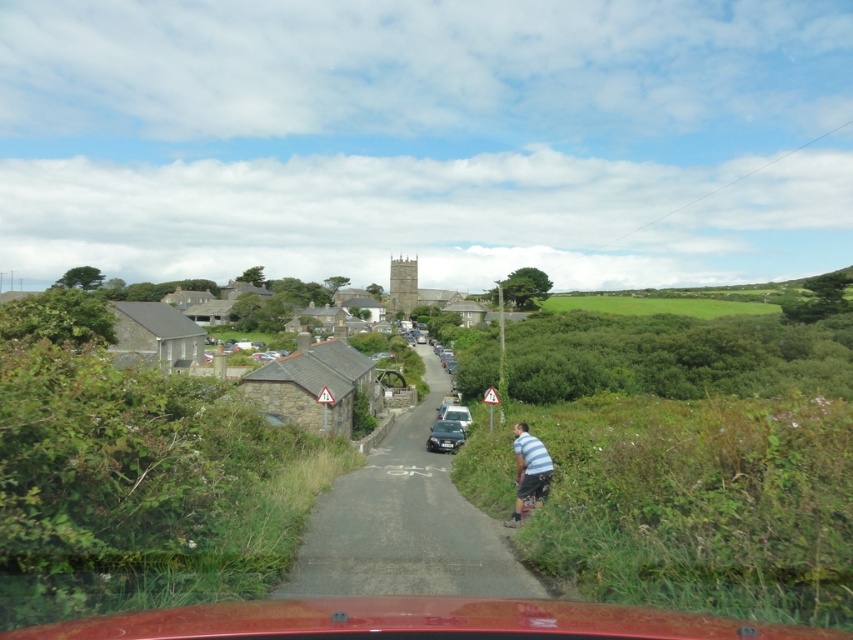
You are a passenger in the satin silver car at center and notice a pedestrian wearing a striped cotton shirt at lower right. From your viewpoint inside the car, where is the pedestrian relative to the car?

The striped cotton shirt at lower right is located above the satin silver car at center, meaning the pedestrian is positioned higher up relative to the car, possibly on elevated ground or a structure overlooking the road.

You are driving a car and want to reach the church or institutional building ahead. There is a point at coordinates point (404, 524) on asphalt road at center. Is this point located on the road that leads to the church or institutional building?

The point (404, 524) is on asphalt road at center, which is the road leading to the church or institutional building. Therefore, the point is located on the road leading to the destination.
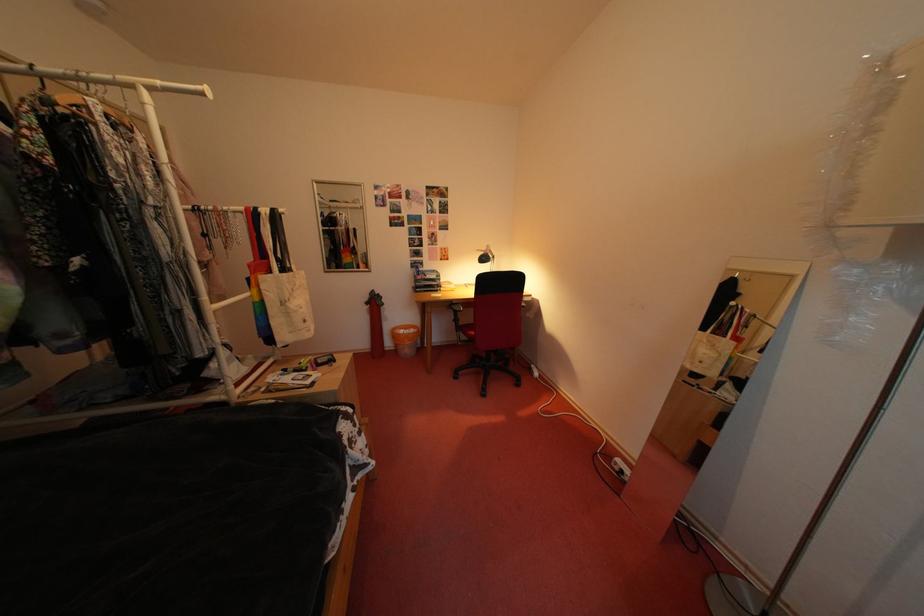
Which object does [275,282] point to?

This point indicates the white tote bag.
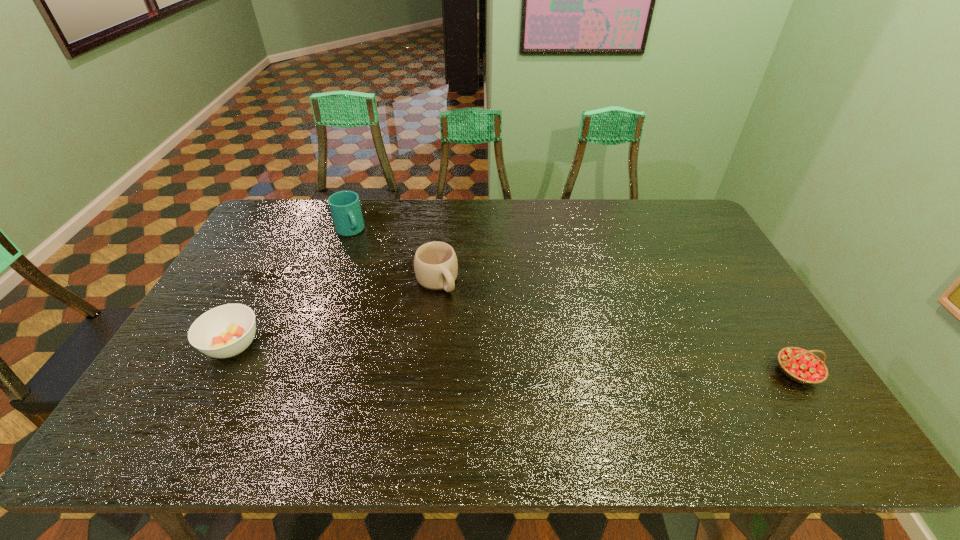
Find the location of a particular element. the leftmost object is located at coordinates (x=227, y=330).

In order to click on strawberry in this screenshot , I will do `click(802, 366)`.

The width and height of the screenshot is (960, 540). I want to click on the second object from left to right, so click(345, 208).

At what (x,y) coordinates should I click in order to perform the action: click on the farthest object. Please return your answer as a coordinate pair (x, y). The width and height of the screenshot is (960, 540). Looking at the image, I should click on (345, 208).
────────────────────────────────────────
## What is being asked
Can you format the material above as a JSON list of strings, one string per line, leaving out the blank lines and the pictures?

## Reply to the exercise
[
  "You are a passenger in the satin silver car at center and notice a pedestrian wearing a striped cotton shirt at lower right. From your viewpoint inside the car, where is the pedestrian relative to the car?",
  "The striped cotton shirt at lower right is located above the satin silver car at center, meaning the pedestrian is positioned higher up relative to the car, possibly on elevated ground or a structure overlooking the road.",
  "You are driving a car and want to reach the church or institutional building ahead. There is a point at coordinates point (404, 524) on asphalt road at center. Is this point located on the road that leads to the church or institutional building?",
  "The point (404, 524) is on asphalt road at center, which is the road leading to the church or institutional building. Therefore, the point is located on the road leading to the destination.",
  "Which object does [275,282] point to?",
  "This point indicates the white tote bag.",
  "Find the location of a particular element. the leftmost object is located at coordinates (x=227, y=330).",
  "In order to click on strawberry in this screenshot , I will do `click(802, 366)`.",
  "The width and height of the screenshot is (960, 540). I want to click on the second object from left to right, so click(345, 208).",
  "At what (x,y) coordinates should I click in order to perform the action: click on the farthest object. Please return your answer as a coordinate pair (x, y). The width and height of the screenshot is (960, 540). Looking at the image, I should click on (345, 208)."
]